Dataset extract
+-------+
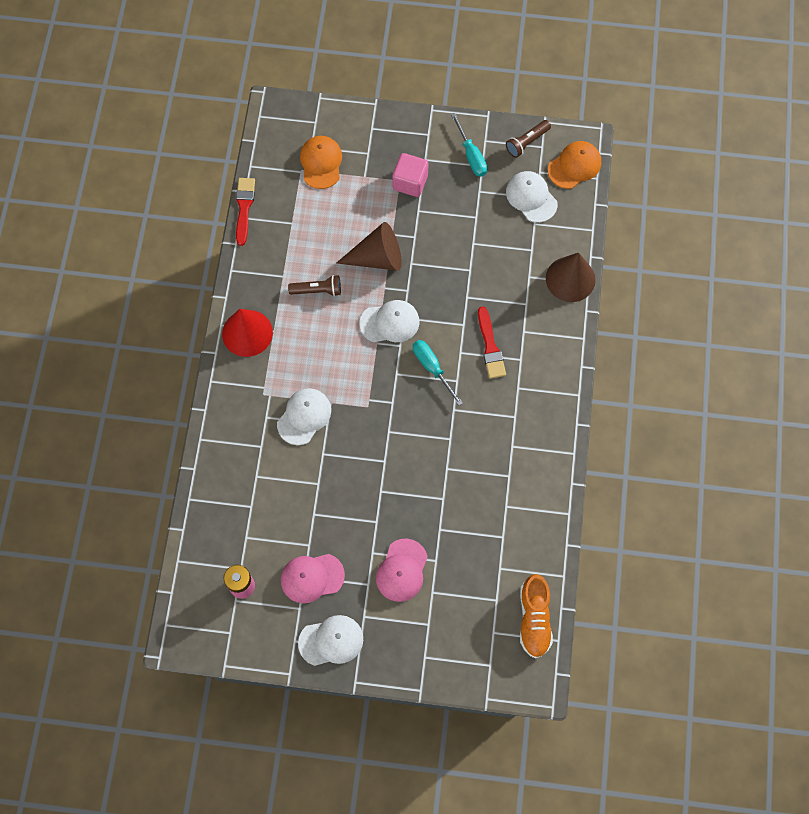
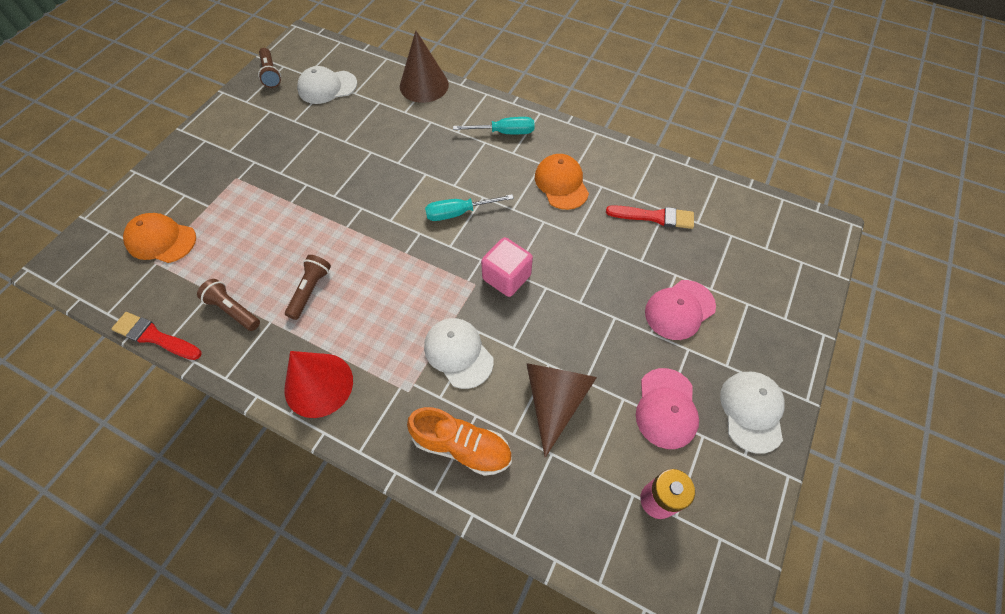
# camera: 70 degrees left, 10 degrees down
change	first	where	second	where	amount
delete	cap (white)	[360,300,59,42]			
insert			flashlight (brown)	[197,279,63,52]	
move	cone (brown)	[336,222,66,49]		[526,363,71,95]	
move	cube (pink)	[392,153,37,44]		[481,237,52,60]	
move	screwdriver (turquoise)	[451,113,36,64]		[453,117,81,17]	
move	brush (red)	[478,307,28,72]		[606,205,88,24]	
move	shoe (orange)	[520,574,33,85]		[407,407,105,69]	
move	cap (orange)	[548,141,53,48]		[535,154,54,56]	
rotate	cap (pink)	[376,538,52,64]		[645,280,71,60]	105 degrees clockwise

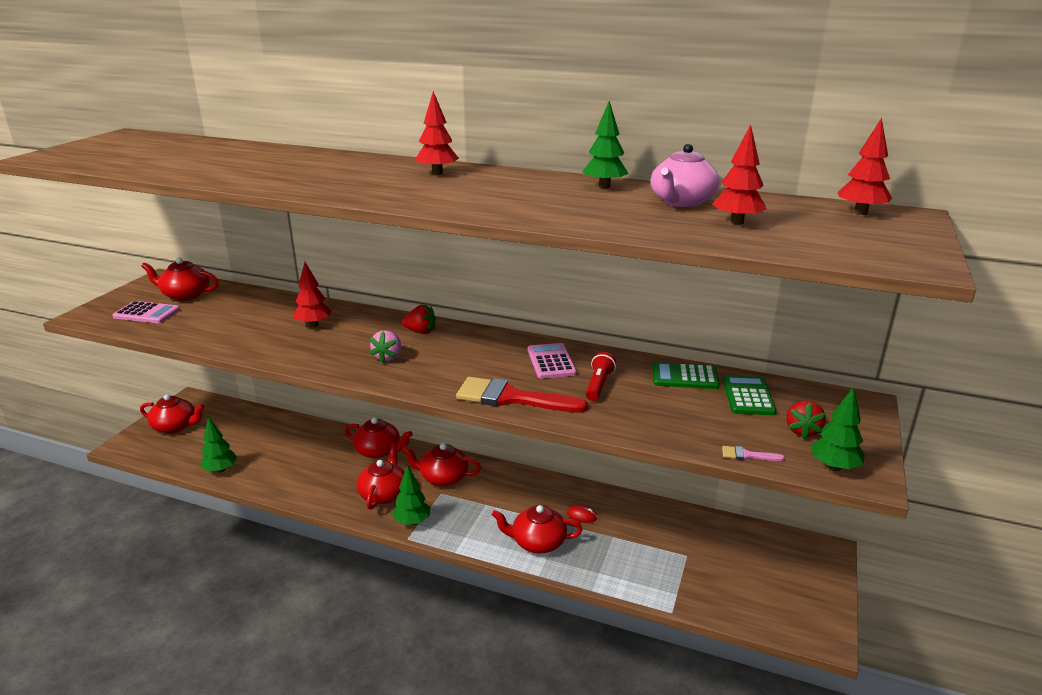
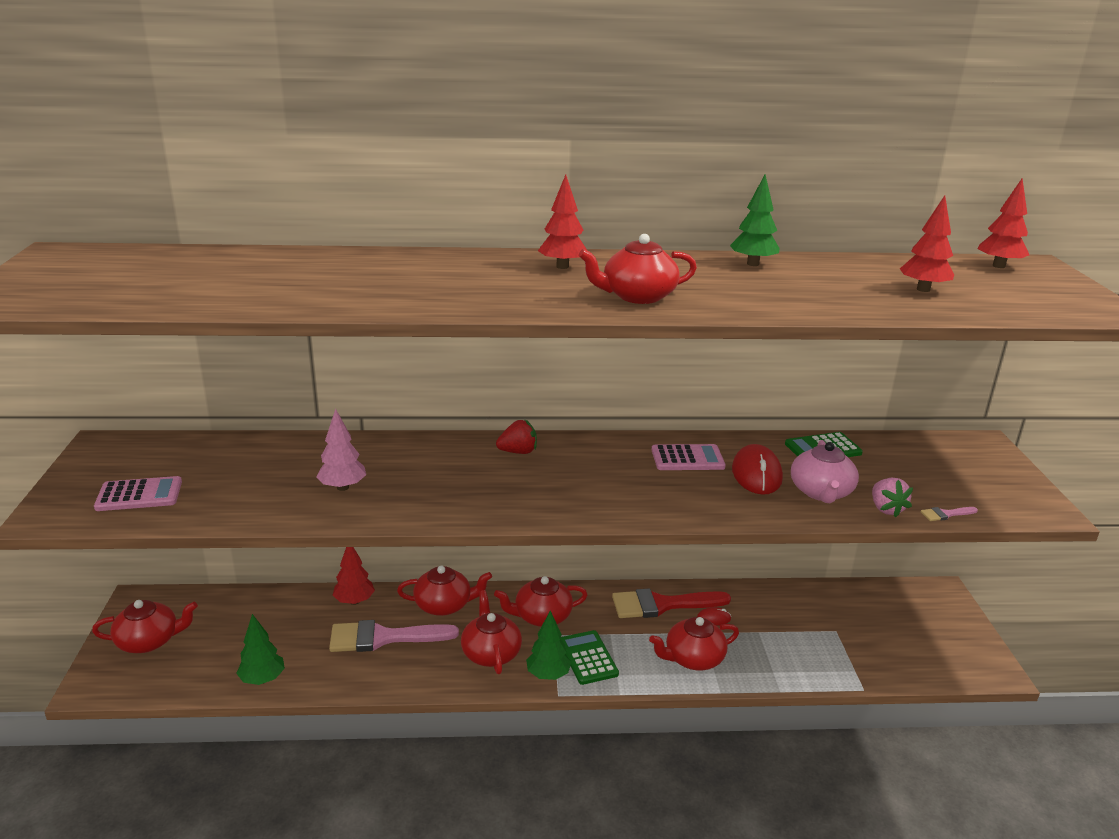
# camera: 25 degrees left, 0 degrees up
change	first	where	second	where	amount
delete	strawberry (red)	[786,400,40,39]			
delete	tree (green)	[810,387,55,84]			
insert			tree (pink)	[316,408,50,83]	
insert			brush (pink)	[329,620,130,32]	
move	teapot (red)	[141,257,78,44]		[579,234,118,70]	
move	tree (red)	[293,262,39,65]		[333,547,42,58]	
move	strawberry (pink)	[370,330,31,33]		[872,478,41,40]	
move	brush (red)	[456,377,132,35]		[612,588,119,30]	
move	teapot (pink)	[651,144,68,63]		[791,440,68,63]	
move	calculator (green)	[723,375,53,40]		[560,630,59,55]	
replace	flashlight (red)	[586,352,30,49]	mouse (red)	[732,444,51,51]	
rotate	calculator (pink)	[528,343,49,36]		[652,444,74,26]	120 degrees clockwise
+-------+
The problem
Your task is to list each line of the records with the word "brown".

Solution to the problem
insert			flashlight (brown)	[197,279,63,52]	
move	cone (brown)	[336,222,66,49]		[526,363,71,95]	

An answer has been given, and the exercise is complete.